Answer with a number only: how many lines of the entries below contain the word "swapped"?

┌──

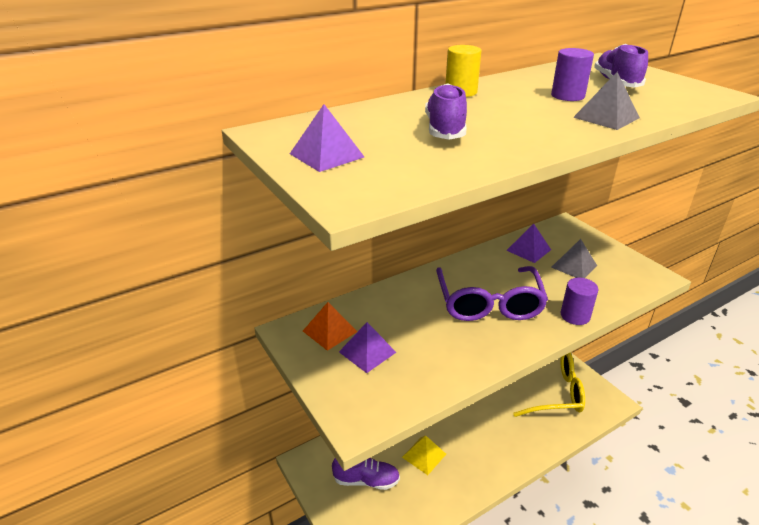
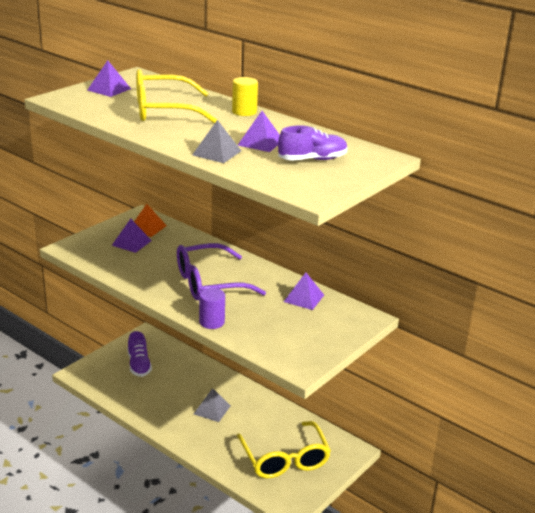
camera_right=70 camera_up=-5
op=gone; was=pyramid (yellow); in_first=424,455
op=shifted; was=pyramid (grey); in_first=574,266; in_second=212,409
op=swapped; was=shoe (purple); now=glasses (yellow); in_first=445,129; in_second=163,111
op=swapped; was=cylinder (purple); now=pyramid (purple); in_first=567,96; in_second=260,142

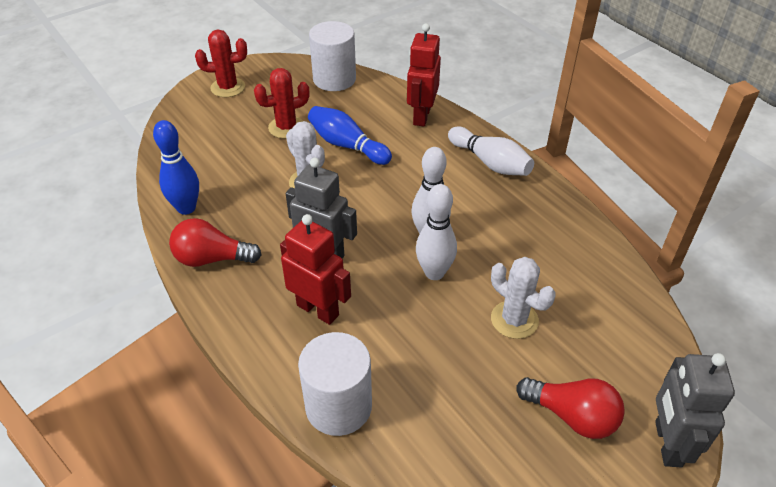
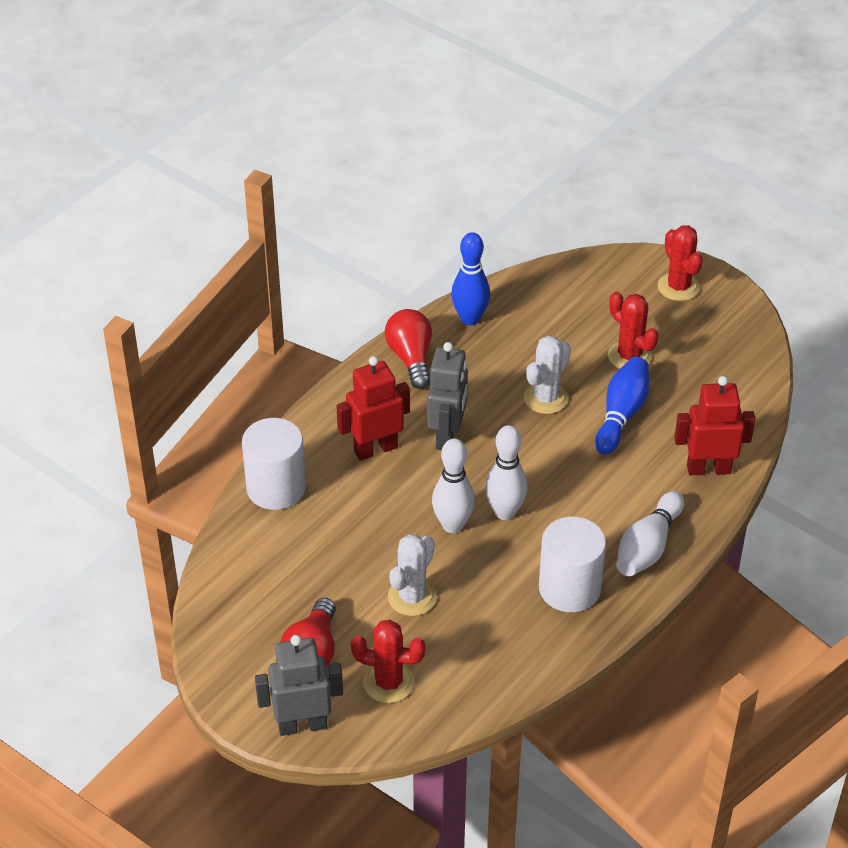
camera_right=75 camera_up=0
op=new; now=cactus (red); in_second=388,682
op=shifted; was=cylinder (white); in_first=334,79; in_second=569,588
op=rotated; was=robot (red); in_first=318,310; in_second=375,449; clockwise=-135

└──

Written response
2